Give a verbatim repeat of the lines that run from the line containing "Mask anything matching" to the end of the data below.

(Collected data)

________________

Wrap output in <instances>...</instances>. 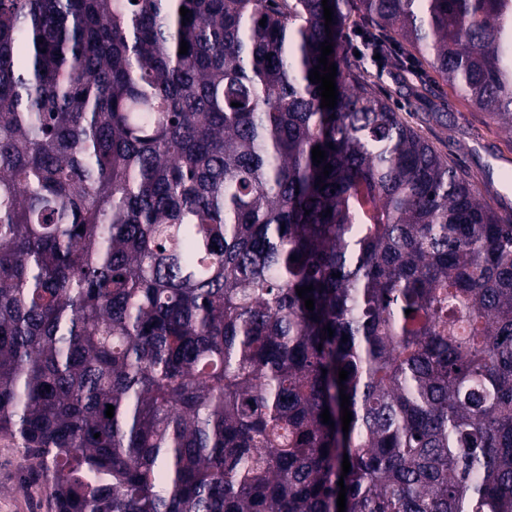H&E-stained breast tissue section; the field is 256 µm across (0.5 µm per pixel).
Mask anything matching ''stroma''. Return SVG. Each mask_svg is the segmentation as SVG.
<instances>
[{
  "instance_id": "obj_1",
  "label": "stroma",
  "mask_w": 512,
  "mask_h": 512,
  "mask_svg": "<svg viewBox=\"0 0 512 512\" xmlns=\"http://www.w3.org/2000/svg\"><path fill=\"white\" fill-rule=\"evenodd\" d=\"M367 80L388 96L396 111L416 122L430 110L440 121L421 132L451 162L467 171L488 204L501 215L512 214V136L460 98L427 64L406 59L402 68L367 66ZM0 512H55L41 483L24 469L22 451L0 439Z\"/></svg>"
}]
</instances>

________________

- COMPLETE ANSWER:
Mask anything matching ''stroma''. Return SVG. Each mask_svg is the segmentation as SVG.
<instances>
[{
  "instance_id": "obj_1",
  "label": "stroma",
  "mask_w": 512,
  "mask_h": 512,
  "mask_svg": "<svg viewBox=\"0 0 512 512\" xmlns=\"http://www.w3.org/2000/svg\"><path fill=\"white\" fill-rule=\"evenodd\" d=\"M367 80L388 96L396 111L416 122L430 110L440 121L421 132L451 162L467 171L488 204L501 215L512 214V136L460 98L427 64L406 59L402 68L367 66ZM0 512H55L41 483L24 469L22 451L0 439Z\"/></svg>"
}]
</instances>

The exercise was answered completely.